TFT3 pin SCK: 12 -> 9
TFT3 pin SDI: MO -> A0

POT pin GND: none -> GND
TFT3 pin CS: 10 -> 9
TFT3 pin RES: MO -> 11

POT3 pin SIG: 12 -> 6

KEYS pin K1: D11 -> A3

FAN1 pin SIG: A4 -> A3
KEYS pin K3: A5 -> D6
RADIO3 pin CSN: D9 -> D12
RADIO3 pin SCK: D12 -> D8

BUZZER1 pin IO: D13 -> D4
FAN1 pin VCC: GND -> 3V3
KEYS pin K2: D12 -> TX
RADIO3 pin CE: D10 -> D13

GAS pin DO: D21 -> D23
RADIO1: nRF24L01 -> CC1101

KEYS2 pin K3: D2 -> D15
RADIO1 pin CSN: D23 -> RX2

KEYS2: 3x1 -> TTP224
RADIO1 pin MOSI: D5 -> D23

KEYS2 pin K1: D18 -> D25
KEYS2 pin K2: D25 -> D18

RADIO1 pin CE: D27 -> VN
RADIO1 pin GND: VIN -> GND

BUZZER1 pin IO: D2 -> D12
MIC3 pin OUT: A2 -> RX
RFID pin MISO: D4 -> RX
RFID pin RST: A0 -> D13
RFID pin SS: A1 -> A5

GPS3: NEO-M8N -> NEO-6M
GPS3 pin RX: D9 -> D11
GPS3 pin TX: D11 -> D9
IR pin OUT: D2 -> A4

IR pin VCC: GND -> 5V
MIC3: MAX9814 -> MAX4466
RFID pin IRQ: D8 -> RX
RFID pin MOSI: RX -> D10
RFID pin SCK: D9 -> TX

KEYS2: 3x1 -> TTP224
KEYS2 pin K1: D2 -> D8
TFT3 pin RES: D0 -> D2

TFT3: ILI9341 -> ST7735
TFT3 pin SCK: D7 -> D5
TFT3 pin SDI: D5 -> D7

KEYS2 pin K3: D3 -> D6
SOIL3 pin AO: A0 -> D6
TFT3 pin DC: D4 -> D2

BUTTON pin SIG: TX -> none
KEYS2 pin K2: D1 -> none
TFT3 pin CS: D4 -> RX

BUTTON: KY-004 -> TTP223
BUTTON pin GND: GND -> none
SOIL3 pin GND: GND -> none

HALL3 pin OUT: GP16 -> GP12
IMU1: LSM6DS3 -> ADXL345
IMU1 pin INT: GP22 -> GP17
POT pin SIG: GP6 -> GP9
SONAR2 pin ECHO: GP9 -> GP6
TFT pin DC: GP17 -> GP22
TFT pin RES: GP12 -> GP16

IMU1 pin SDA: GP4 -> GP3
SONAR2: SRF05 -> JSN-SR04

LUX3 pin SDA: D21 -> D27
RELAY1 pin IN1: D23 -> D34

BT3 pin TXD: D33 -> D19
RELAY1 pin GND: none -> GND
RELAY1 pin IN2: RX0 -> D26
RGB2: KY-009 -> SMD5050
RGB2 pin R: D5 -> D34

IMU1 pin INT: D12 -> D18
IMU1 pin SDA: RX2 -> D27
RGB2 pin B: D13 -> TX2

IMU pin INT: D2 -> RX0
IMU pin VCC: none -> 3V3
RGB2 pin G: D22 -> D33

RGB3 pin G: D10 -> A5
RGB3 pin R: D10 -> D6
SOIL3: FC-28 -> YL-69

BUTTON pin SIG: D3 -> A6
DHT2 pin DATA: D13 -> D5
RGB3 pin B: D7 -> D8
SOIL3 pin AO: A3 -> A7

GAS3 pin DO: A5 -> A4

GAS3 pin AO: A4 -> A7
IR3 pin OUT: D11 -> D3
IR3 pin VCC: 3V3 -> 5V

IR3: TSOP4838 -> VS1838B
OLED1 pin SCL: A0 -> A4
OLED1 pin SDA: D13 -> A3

※

● Directions:
The answer must consist of every line from the listing above that includes the word "MOSI".

● Answer section:
RADIO1 pin MOSI: D5 -> D23
RFID pin MOSI: RX -> D10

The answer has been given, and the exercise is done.